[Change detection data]

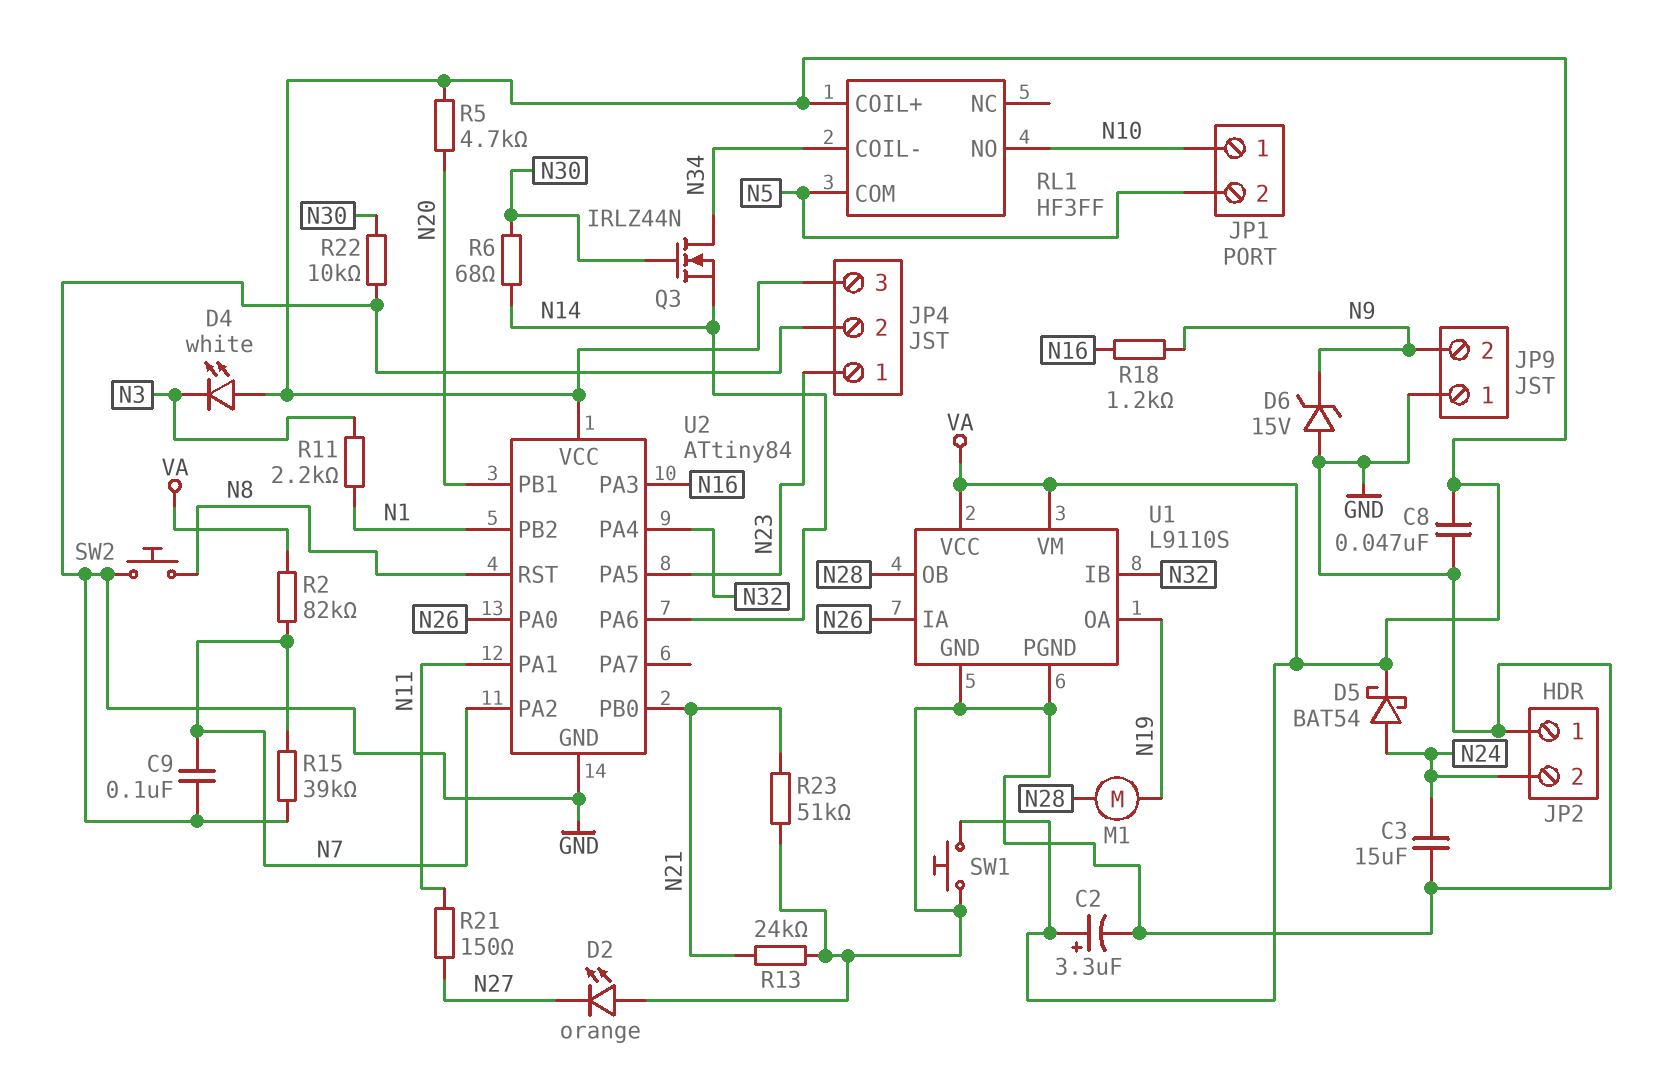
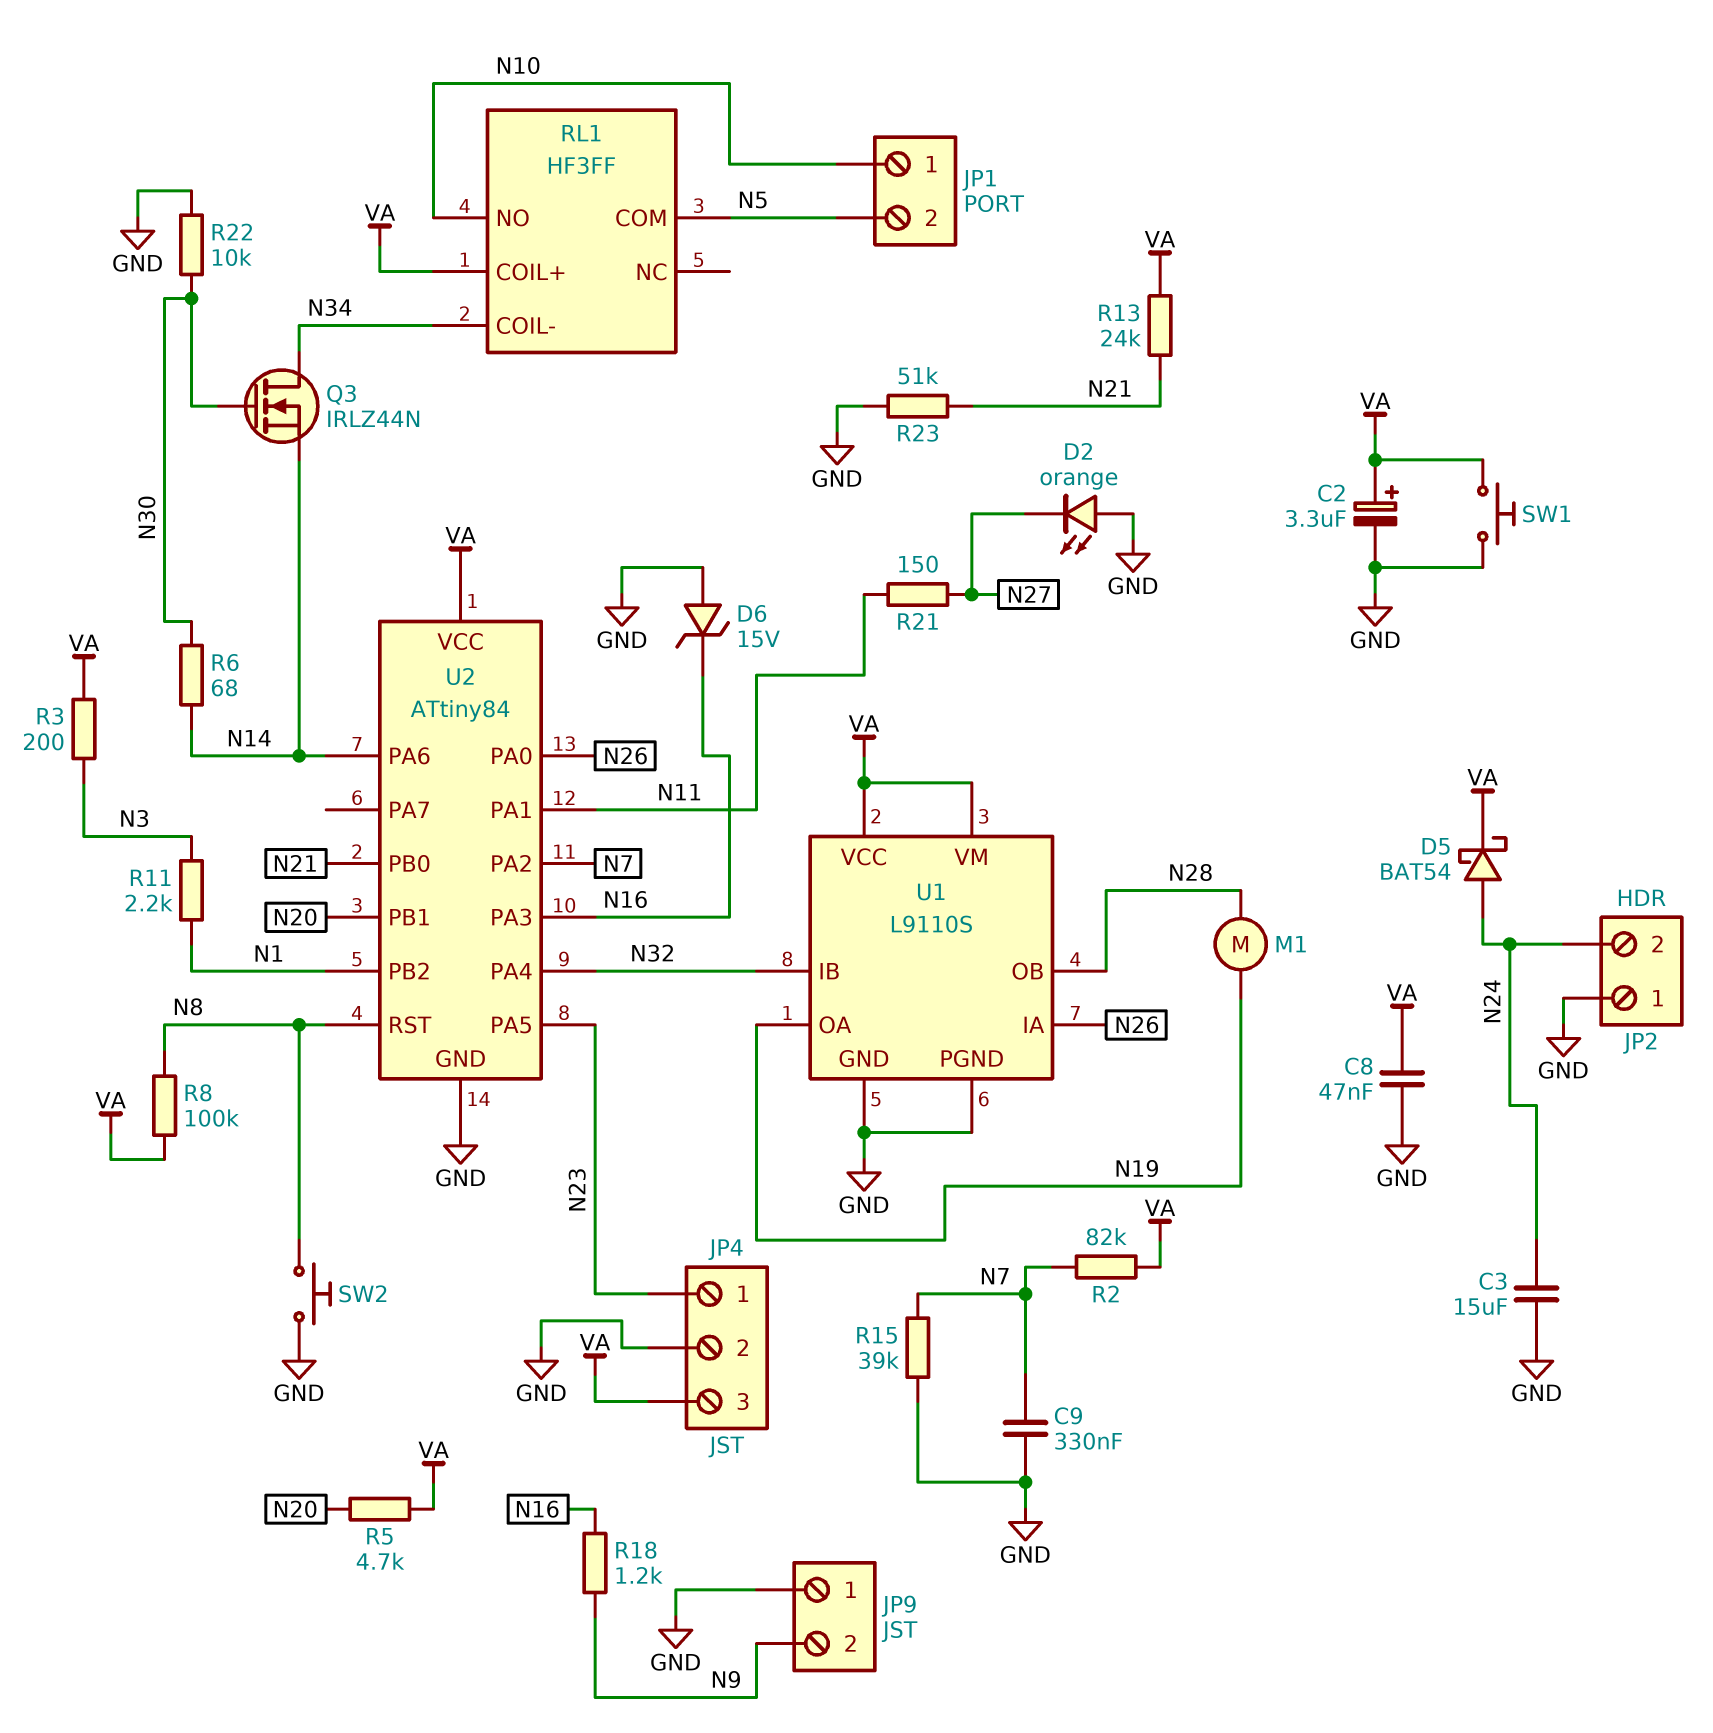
C9: 100nF (GND, N7) -> 330nF (GND, N7)
D4: LED white (A VA, K N3) -> none
D6: zener 15V (A GND, K N9) -> zener 15V (A GND, K N16)
R3: none -> 200 (N3, VA)
R8: none -> 100k (N8, VA)
R13: 24k (GND, N21) -> 24k (N21, VA)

> TASK GOAL:
Above are the records. Identify each line that contains the word "none".

> WRITTEN ANSWER:
D4: LED white (A VA, K N3) -> none
R3: none -> 200 (N3, VA)
R8: none -> 100k (N8, VA)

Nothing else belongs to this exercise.